How to complete this task:
Scan the following material for the string "TurquoiseLamp" and copy each line in which it appears.

Source material:
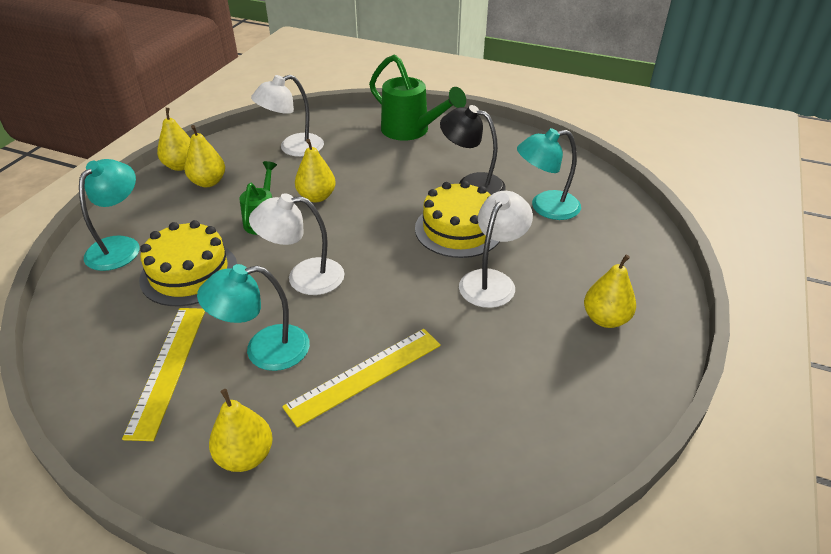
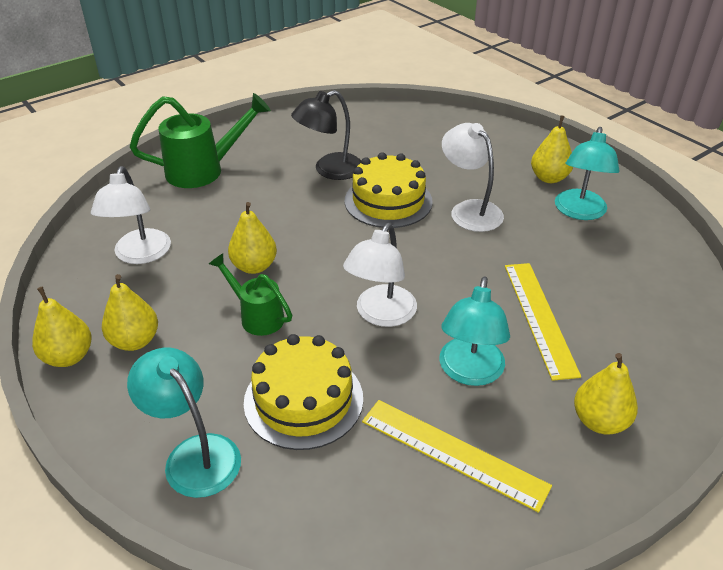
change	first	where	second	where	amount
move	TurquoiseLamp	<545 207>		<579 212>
* * *
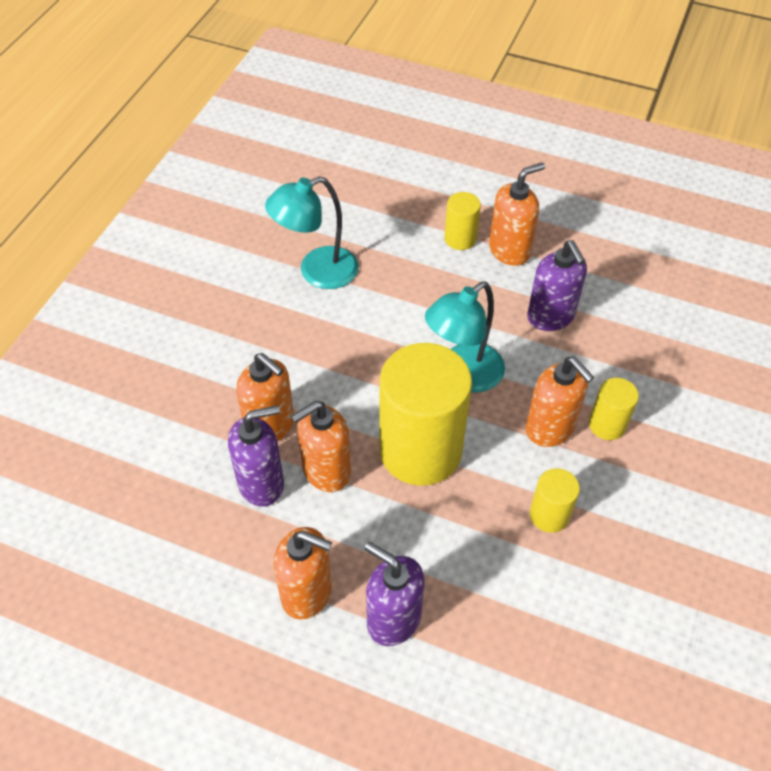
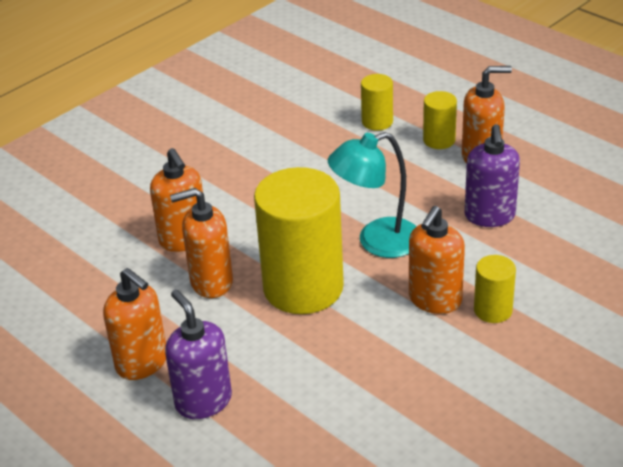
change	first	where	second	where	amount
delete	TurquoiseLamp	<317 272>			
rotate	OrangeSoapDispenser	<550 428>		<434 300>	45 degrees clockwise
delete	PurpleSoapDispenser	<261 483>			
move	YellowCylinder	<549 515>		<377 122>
--
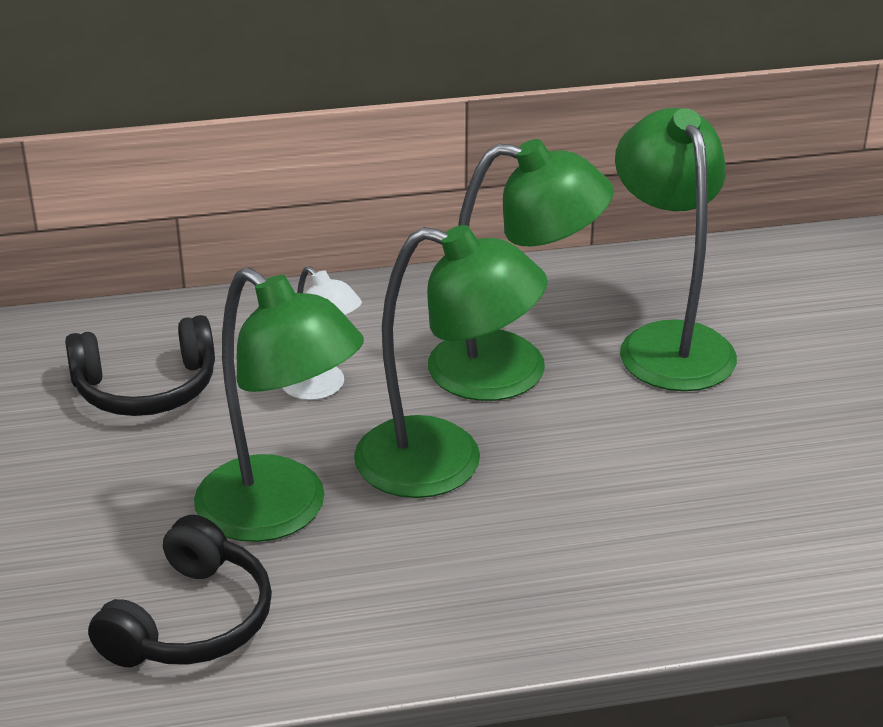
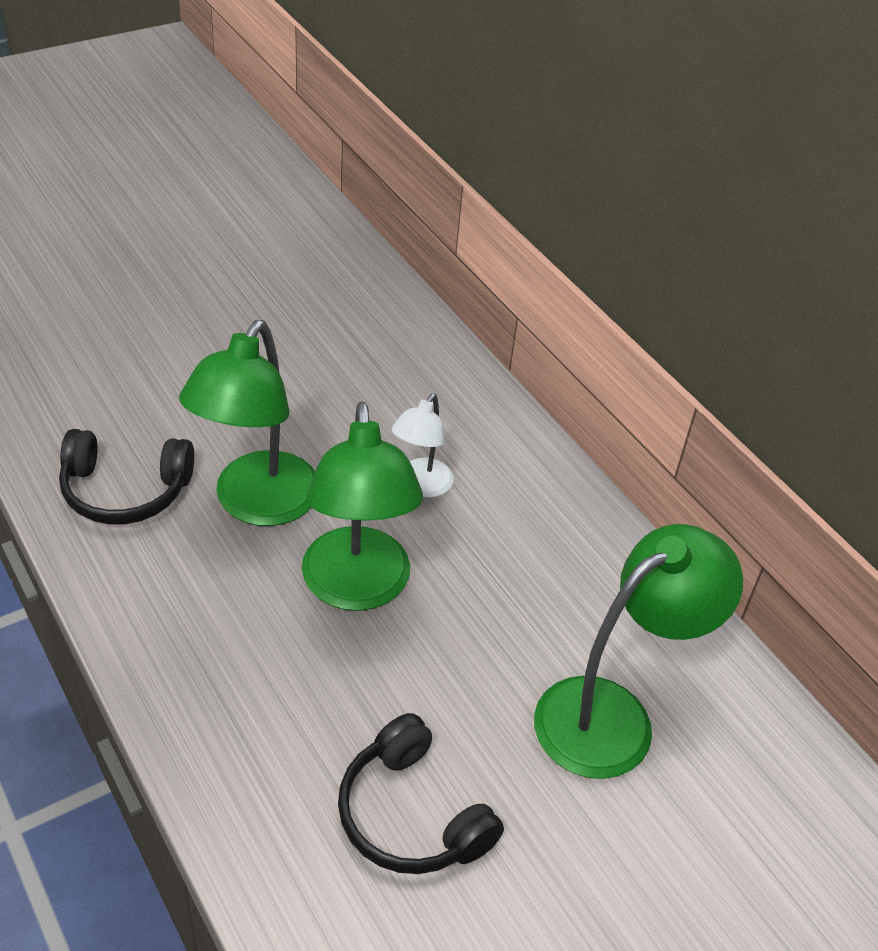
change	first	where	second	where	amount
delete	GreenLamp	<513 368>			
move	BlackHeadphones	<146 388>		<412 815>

Answer below:
move	TurquoiseLamp	<545 207>		<579 212>
delete	TurquoiseLamp	<317 272>			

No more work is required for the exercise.